**Assignment:**
The data below holds a line containing "D2: diode (A" and a line containing "R1: 33k (N8, VS) -> 33k (N8, VEE)"; please quote exactly those two lines and every line between them, and nothing else.

**Dataset records:**
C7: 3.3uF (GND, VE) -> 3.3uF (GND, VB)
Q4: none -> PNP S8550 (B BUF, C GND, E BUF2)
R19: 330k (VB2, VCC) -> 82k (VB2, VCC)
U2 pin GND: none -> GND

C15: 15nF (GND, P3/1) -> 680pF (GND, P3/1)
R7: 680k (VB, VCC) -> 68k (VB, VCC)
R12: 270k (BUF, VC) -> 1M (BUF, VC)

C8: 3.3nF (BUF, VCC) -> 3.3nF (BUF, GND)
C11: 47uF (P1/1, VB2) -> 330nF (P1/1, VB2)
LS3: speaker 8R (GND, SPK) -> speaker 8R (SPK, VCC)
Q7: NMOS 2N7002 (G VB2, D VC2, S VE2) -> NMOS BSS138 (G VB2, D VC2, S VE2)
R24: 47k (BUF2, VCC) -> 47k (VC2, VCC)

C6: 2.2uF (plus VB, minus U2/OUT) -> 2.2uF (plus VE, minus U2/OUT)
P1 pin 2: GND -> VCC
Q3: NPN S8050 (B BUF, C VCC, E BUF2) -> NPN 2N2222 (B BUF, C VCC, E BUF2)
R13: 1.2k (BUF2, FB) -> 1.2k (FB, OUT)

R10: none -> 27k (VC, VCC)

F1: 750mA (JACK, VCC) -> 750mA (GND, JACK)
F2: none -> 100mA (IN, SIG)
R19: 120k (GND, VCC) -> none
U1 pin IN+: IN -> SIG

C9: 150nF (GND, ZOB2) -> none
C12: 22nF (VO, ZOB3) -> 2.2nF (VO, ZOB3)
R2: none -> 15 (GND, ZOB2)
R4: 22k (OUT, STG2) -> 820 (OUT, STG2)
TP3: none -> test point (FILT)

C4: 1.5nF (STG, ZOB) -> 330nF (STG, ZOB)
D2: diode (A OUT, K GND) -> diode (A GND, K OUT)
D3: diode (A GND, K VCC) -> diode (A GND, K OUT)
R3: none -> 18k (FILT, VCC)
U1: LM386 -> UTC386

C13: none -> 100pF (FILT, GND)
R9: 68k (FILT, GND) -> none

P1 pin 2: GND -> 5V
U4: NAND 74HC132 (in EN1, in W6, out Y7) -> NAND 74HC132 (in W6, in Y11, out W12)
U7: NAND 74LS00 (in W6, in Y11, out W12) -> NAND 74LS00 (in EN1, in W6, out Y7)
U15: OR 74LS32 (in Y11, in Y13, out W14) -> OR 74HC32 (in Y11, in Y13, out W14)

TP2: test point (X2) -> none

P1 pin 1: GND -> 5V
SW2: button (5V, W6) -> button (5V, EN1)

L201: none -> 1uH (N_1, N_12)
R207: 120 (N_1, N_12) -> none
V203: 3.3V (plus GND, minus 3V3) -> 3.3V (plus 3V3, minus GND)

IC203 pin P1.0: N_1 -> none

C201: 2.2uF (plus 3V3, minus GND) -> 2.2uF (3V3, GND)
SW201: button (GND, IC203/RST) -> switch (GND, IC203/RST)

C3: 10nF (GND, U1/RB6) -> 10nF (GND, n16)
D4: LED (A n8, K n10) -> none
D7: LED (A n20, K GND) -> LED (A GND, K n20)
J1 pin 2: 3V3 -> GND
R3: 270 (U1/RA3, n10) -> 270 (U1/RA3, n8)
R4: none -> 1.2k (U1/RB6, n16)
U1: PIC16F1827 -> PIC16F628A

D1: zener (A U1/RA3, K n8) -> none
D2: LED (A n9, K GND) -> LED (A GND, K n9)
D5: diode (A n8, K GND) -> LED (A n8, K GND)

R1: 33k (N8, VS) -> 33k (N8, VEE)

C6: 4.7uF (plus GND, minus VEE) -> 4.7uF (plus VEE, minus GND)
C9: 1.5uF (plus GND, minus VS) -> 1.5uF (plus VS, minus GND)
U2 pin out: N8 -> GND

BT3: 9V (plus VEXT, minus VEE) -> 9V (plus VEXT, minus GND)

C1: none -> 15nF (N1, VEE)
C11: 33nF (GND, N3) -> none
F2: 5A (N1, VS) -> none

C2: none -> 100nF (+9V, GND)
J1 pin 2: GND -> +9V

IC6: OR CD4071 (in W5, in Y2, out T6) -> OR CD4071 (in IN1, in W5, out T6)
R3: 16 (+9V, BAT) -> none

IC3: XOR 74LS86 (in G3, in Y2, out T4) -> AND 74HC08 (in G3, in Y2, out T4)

**Response area:**
D2: diode (A OUT, K GND) -> diode (A GND, K OUT)
D3: diode (A GND, K VCC) -> diode (A GND, K OUT)
R3: none -> 18k (FILT, VCC)
U1: LM386 -> UTC386

C13: none -> 100pF (FILT, GND)
R9: 68k (FILT, GND) -> none

P1 pin 2: GND -> 5V
U4: NAND 74HC132 (in EN1, in W6, out Y7) -> NAND 74HC132 (in W6, in Y11, out W12)
U7: NAND 74LS00 (in W6, in Y11, out W12) -> NAND 74LS00 (in EN1, in W6, out Y7)
U15: OR 74LS32 (in Y11, in Y13, out W14) -> OR 74HC32 (in Y11, in Y13, out W14)

TP2: test point (X2) -> none

P1 pin 1: GND -> 5V
SW2: button (5V, W6) -> button (5V, EN1)

L201: none -> 1uH (N_1, N_12)
R207: 120 (N_1, N_12) -> none
V203: 3.3V (plus GND, minus 3V3) -> 3.3V (plus 3V3, minus GND)

IC203 pin P1.0: N_1 -> none

C201: 2.2uF (plus 3V3, minus GND) -> 2.2uF (3V3, GND)
SW201: button (GND, IC203/RST) -> switch (GND, IC203/RST)

C3: 10nF (GND, U1/RB6) -> 10nF (GND, n16)
D4: LED (A n8, K n10) -> none
D7: LED (A n20, K GND) -> LED (A GND, K n20)
J1 pin 2: 3V3 -> GND
R3: 270 (U1/RA3, n10) -> 270 (U1/RA3, n8)
R4: none -> 1.2k (U1/RB6, n16)
U1: PIC16F1827 -> PIC16F628A

D1: zener (A U1/RA3, K n8) -> none
D2: LED (A n9, K GND) -> LED (A GND, K n9)
D5: diode (A n8, K GND) -> LED (A n8, K GND)

R1: 33k (N8, VS) -> 33k (N8, VEE)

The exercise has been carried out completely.